= Beginning of Section =

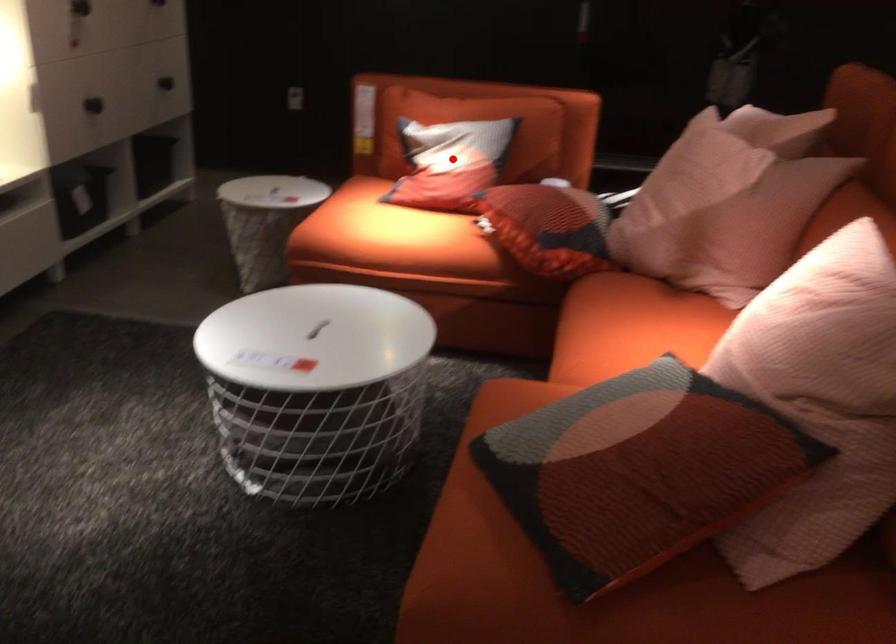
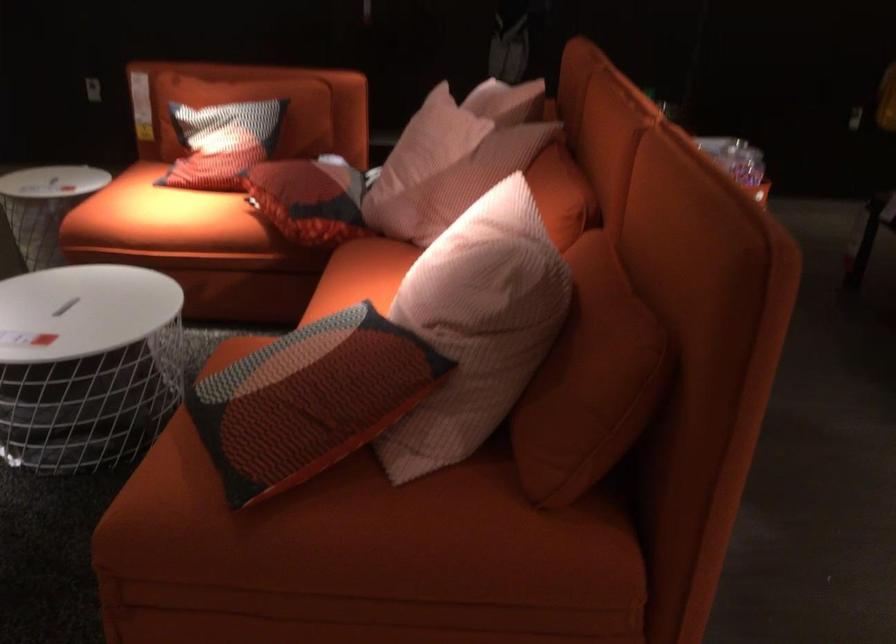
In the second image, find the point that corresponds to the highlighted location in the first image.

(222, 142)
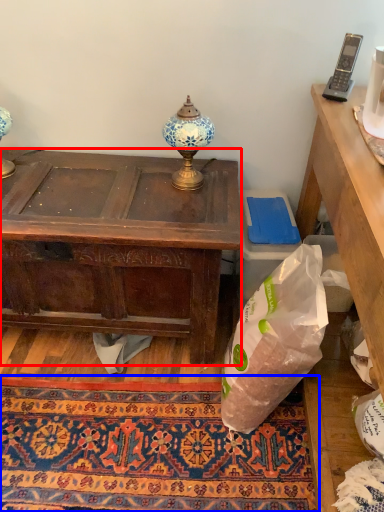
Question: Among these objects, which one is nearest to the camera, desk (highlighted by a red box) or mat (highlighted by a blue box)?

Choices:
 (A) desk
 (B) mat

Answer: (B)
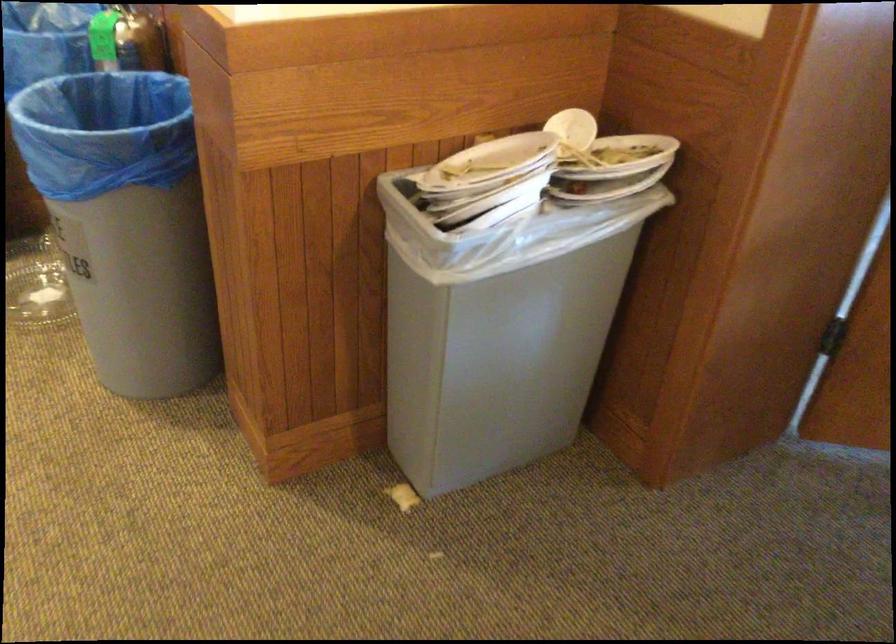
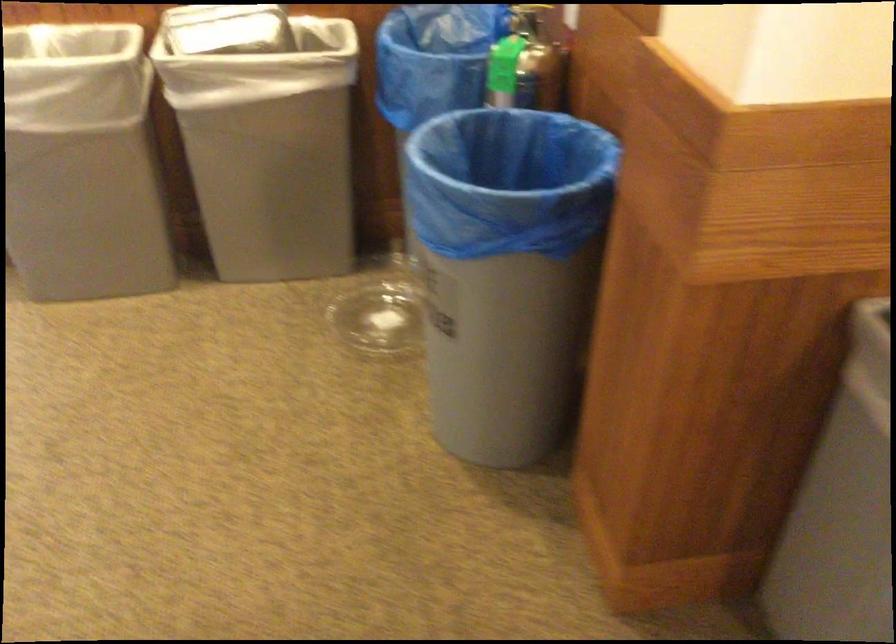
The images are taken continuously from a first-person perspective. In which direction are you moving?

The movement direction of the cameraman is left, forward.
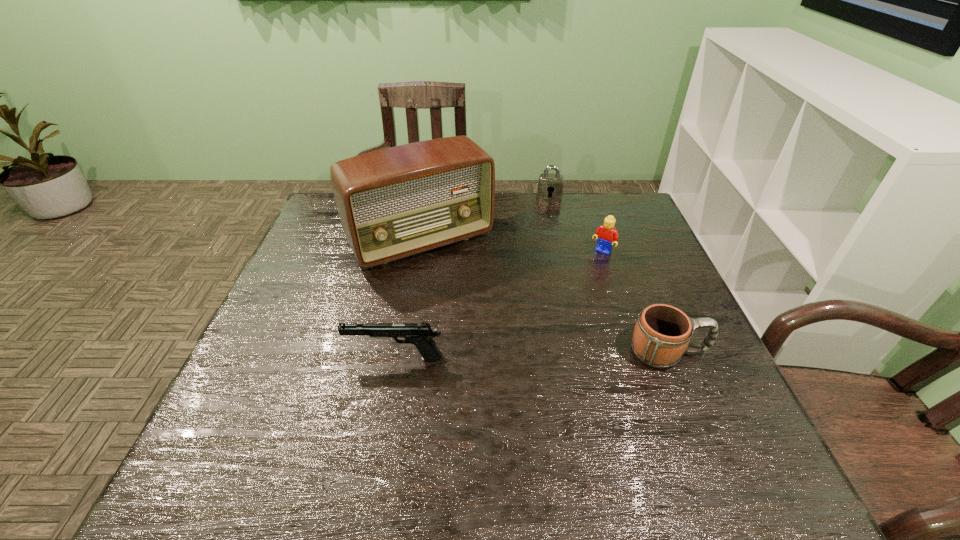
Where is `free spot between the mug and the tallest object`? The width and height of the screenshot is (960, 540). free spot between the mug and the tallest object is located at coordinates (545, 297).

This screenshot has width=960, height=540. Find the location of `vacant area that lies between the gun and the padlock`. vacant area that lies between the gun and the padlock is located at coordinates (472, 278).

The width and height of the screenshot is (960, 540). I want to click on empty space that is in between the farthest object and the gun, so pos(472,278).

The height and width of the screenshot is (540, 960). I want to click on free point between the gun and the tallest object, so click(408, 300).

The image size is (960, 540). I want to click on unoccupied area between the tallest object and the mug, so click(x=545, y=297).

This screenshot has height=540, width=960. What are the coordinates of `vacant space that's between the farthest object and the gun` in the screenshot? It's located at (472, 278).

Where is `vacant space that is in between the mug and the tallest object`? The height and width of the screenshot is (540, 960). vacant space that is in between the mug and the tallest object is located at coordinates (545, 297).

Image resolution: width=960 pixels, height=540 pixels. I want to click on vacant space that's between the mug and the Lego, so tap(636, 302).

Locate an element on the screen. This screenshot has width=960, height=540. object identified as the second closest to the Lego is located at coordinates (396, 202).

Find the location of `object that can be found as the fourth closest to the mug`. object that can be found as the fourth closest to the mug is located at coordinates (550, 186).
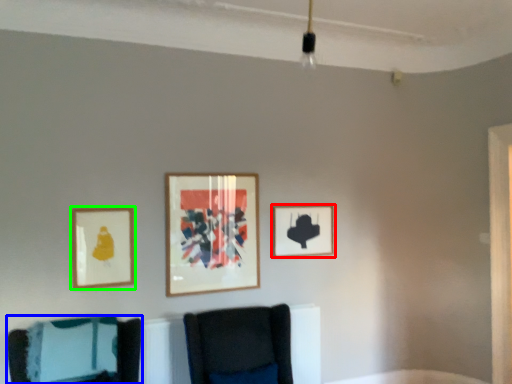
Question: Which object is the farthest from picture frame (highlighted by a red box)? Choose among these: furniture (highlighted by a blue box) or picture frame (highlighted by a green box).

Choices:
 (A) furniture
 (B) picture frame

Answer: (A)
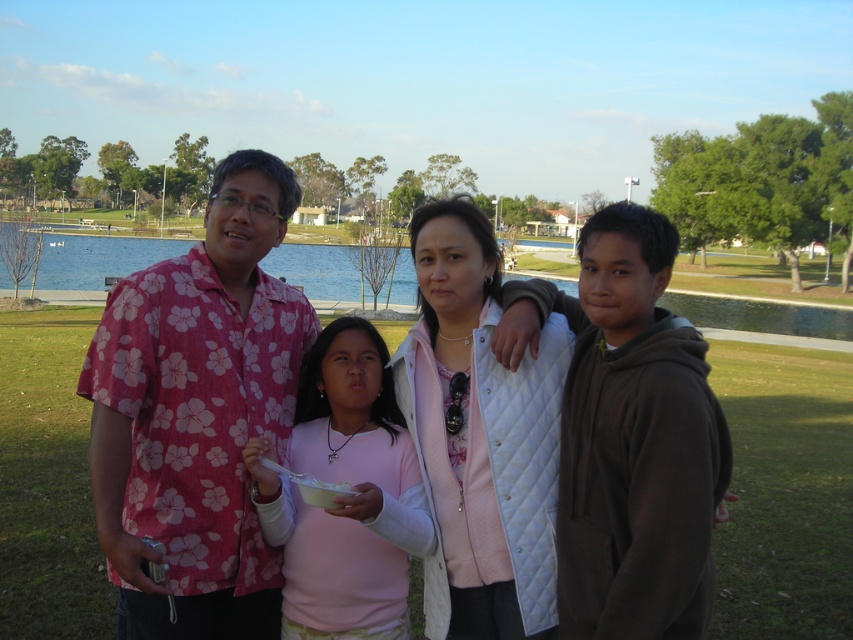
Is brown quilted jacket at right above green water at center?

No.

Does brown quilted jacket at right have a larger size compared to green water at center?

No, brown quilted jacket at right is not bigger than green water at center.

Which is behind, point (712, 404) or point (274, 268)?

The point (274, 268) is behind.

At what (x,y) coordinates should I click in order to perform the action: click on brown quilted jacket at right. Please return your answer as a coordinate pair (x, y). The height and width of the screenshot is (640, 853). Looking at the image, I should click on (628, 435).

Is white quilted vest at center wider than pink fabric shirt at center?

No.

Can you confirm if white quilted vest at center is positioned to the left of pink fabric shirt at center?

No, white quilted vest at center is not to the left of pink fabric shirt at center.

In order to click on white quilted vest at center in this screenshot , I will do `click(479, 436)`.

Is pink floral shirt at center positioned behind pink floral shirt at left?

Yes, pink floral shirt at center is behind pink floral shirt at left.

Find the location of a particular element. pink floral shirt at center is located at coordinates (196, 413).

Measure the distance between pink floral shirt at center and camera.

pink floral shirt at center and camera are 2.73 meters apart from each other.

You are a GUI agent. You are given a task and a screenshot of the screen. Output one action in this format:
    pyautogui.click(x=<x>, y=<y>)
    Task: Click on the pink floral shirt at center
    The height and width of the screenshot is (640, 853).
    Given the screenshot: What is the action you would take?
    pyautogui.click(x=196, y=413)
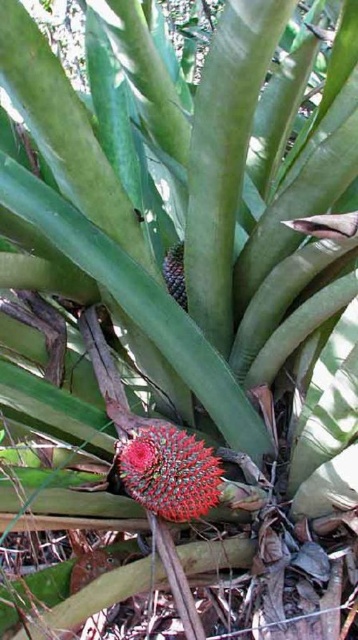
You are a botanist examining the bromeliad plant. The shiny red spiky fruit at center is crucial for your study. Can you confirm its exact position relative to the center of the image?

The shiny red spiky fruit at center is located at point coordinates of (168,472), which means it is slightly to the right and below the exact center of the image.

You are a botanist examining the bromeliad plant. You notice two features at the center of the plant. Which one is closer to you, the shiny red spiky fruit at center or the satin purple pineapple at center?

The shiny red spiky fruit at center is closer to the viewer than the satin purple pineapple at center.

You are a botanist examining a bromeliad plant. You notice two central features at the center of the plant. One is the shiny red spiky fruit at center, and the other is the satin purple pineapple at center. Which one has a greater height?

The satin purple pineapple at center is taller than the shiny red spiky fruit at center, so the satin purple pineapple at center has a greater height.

= End of Section =

Extract every line of the records above verbatim, leaving out the pictures.

◆ **Solution to the problem**:
In the second image, find the point that corresponds to the highlighted location in the first image.

(222, 142)
Question: Among these objects, which one is nearest to the camera, desk (highlighted by a red box) or mat (highlighted by a blue box)?

Choices:
 (A) desk
 (B) mat

Answer: (B)
The images are taken continuously from a first-person perspective. In which direction are you moving?

The movement direction of the cameraman is left, forward.
Where is `free spot between the mug and the tallest object`? The width and height of the screenshot is (960, 540). free spot between the mug and the tallest object is located at coordinates (545, 297).

This screenshot has width=960, height=540. Find the location of `vacant area that lies between the gun and the padlock`. vacant area that lies between the gun and the padlock is located at coordinates (472, 278).

The width and height of the screenshot is (960, 540). I want to click on empty space that is in between the farthest object and the gun, so pos(472,278).

The height and width of the screenshot is (540, 960). I want to click on free point between the gun and the tallest object, so click(408, 300).

The image size is (960, 540). I want to click on unoccupied area between the tallest object and the mug, so click(x=545, y=297).

This screenshot has height=540, width=960. What are the coordinates of `vacant space that's between the farthest object and the gun` in the screenshot? It's located at (472, 278).

Where is `vacant space that is in between the mug and the tallest object`? The height and width of the screenshot is (540, 960). vacant space that is in between the mug and the tallest object is located at coordinates (545, 297).

Image resolution: width=960 pixels, height=540 pixels. I want to click on vacant space that's between the mug and the Lego, so tap(636, 302).

Locate an element on the screen. This screenshot has width=960, height=540. object identified as the second closest to the Lego is located at coordinates (396, 202).

Find the location of `object that can be found as the fourth closest to the mug`. object that can be found as the fourth closest to the mug is located at coordinates (550, 186).
Question: Which object is the farthest from picture frame (highlighted by a red box)? Choose among these: furniture (highlighted by a blue box) or picture frame (highlighted by a green box).

Choices:
 (A) furniture
 (B) picture frame

Answer: (A)
Is brown quilted jacket at right above green water at center?

No.

Does brown quilted jacket at right have a larger size compared to green water at center?

No, brown quilted jacket at right is not bigger than green water at center.

Which is behind, point (712, 404) or point (274, 268)?

The point (274, 268) is behind.

At what (x,y) coordinates should I click in order to perform the action: click on brown quilted jacket at right. Please return your answer as a coordinate pair (x, y). The height and width of the screenshot is (640, 853). Looking at the image, I should click on (628, 435).

Is white quilted vest at center wider than pink fabric shirt at center?

No.

Can you confirm if white quilted vest at center is positioned to the left of pink fabric shirt at center?

No, white quilted vest at center is not to the left of pink fabric shirt at center.

In order to click on white quilted vest at center in this screenshot , I will do `click(479, 436)`.

Is pink floral shirt at center positioned behind pink floral shirt at left?

Yes, pink floral shirt at center is behind pink floral shirt at left.

Find the location of a particular element. pink floral shirt at center is located at coordinates (196, 413).

Measure the distance between pink floral shirt at center and camera.

pink floral shirt at center and camera are 2.73 meters apart from each other.

You are a GUI agent. You are given a task and a screenshot of the screen. Output one action in this format:
    pyautogui.click(x=<x>, y=<y>)
    Task: Click on the pink floral shirt at center
    The height and width of the screenshot is (640, 853).
    Given the screenshot: What is the action you would take?
    pyautogui.click(x=196, y=413)
You are a botanist examining the bromeliad plant. The shiny red spiky fruit at center is crucial for your study. Can you confirm its exact position relative to the center of the image?

The shiny red spiky fruit at center is located at point coordinates of (168,472), which means it is slightly to the right and below the exact center of the image.

You are a botanist examining the bromeliad plant. You notice two features at the center of the plant. Which one is closer to you, the shiny red spiky fruit at center or the satin purple pineapple at center?

The shiny red spiky fruit at center is closer to the viewer than the satin purple pineapple at center.

You are a botanist examining a bromeliad plant. You notice two central features at the center of the plant. One is the shiny red spiky fruit at center, and the other is the satin purple pineapple at center. Which one has a greater height?

The satin purple pineapple at center is taller than the shiny red spiky fruit at center, so the satin purple pineapple at center has a greater height.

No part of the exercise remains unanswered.